Exercise
Where in the records does the word "camera" appear? Copy each line that holds it.

Data
^^^^^^^^

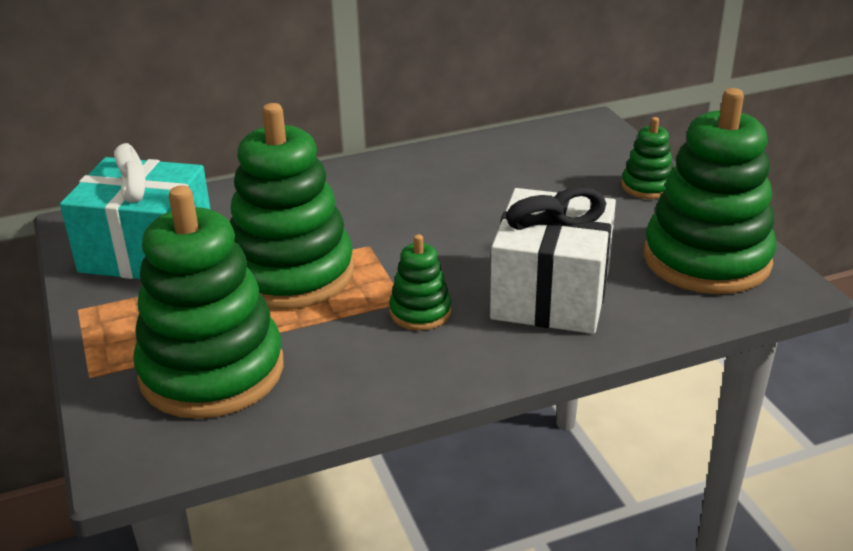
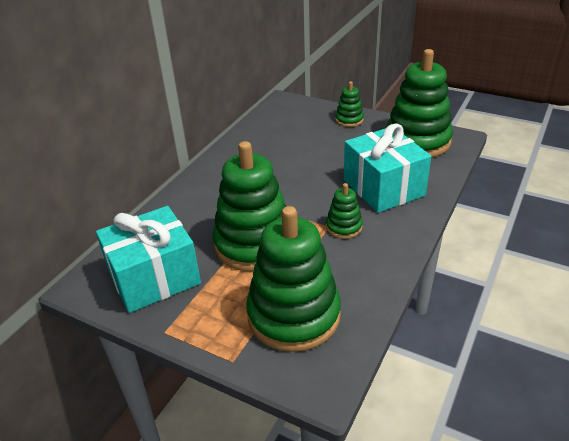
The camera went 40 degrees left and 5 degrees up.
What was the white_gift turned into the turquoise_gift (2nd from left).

^^^^^^^^

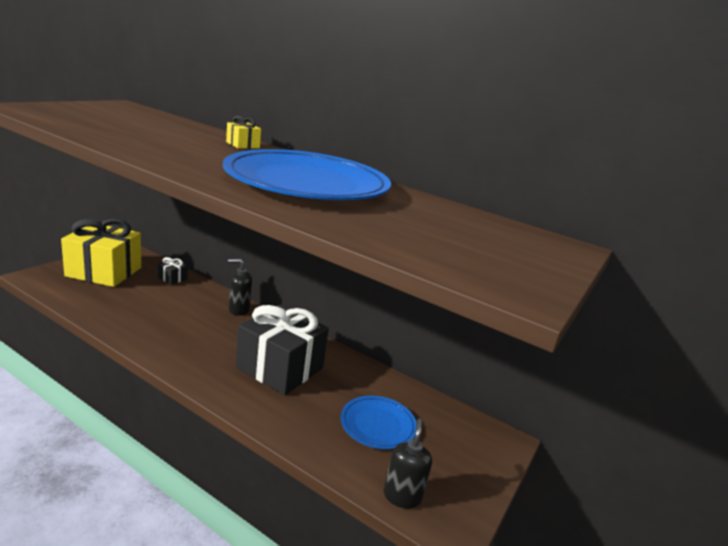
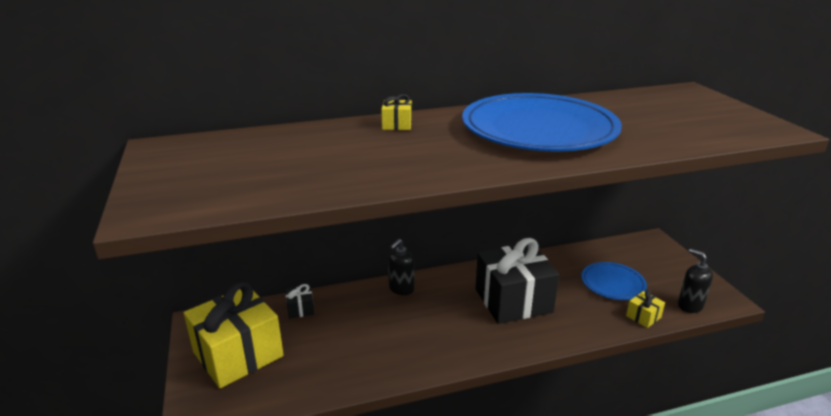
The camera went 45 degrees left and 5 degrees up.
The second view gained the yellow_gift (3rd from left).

^^^^^^^^

Written response
The camera went 40 degrees left and 5 degrees up.
The camera went 45 degrees left and 5 degrees up.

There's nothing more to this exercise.